SOURCE DATA
○ ○ ○

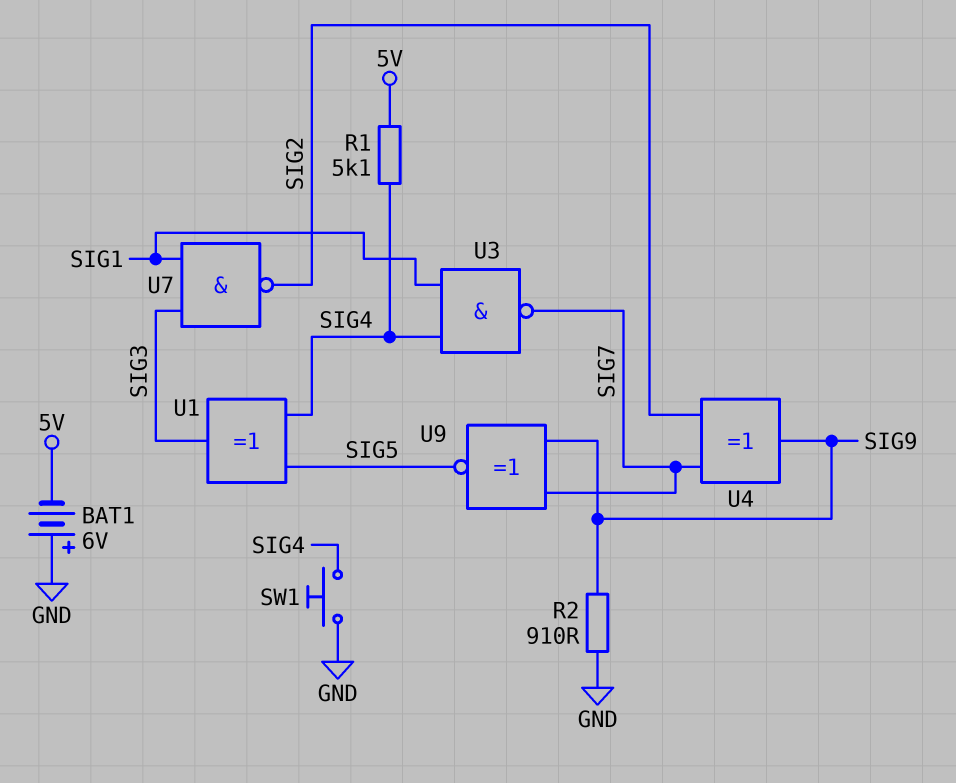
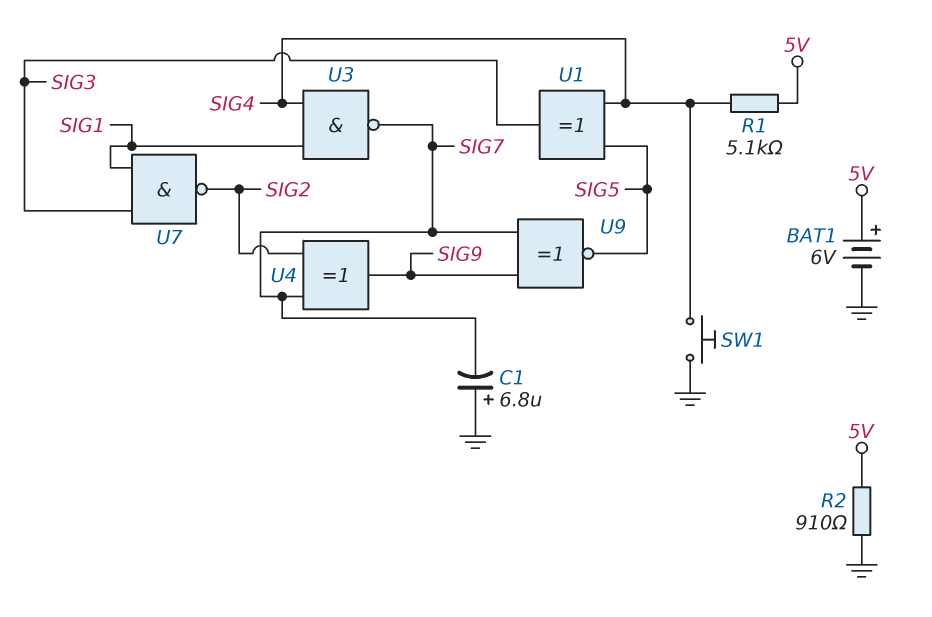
BAT1: 6V (plus GND, minus 5V) -> 6V (plus 5V, minus GND)
C1: none -> 6.8uF (plus GND, minus SIG7)
R2: 910 (GND, SIG9) -> 910 (5V, GND)

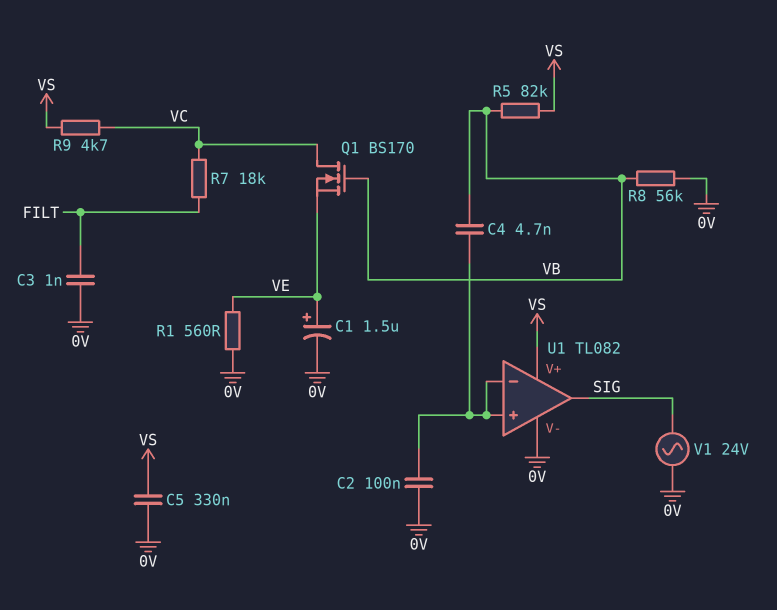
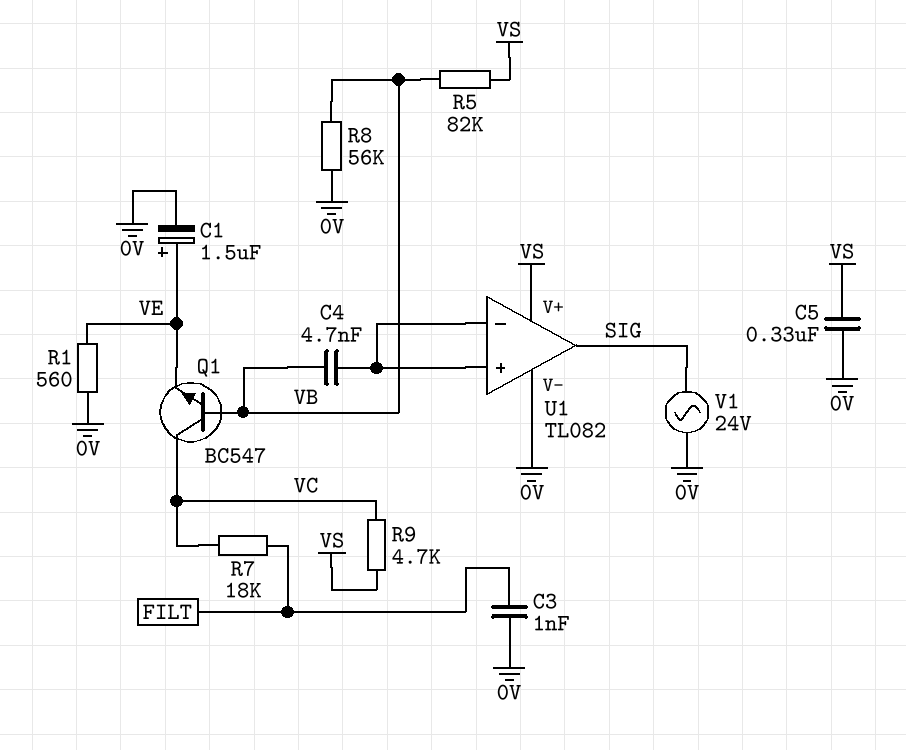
C2: 100nF (0V, U1/in+) -> none
Q1: NMOS BS170 (G VB, D VC, S VE) -> NPN BC547 (B VB, C VC, E VE)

○ ○ ○

EXERCISE BRIEF
The records above need retyping in full. Omit the pictures, and change nothing else.

ANSWER FOR THIS EXERCISE
BAT1: 6V (plus GND, minus 5V) -> 6V (plus 5V, minus GND)
C1: none -> 6.8uF (plus GND, minus SIG7)
R2: 910 (GND, SIG9) -> 910 (5V, GND)

C2: 100nF (0V, U1/in+) -> none
Q1: NMOS BS170 (G VB, D VC, S VE) -> NPN BC547 (B VB, C VC, E VE)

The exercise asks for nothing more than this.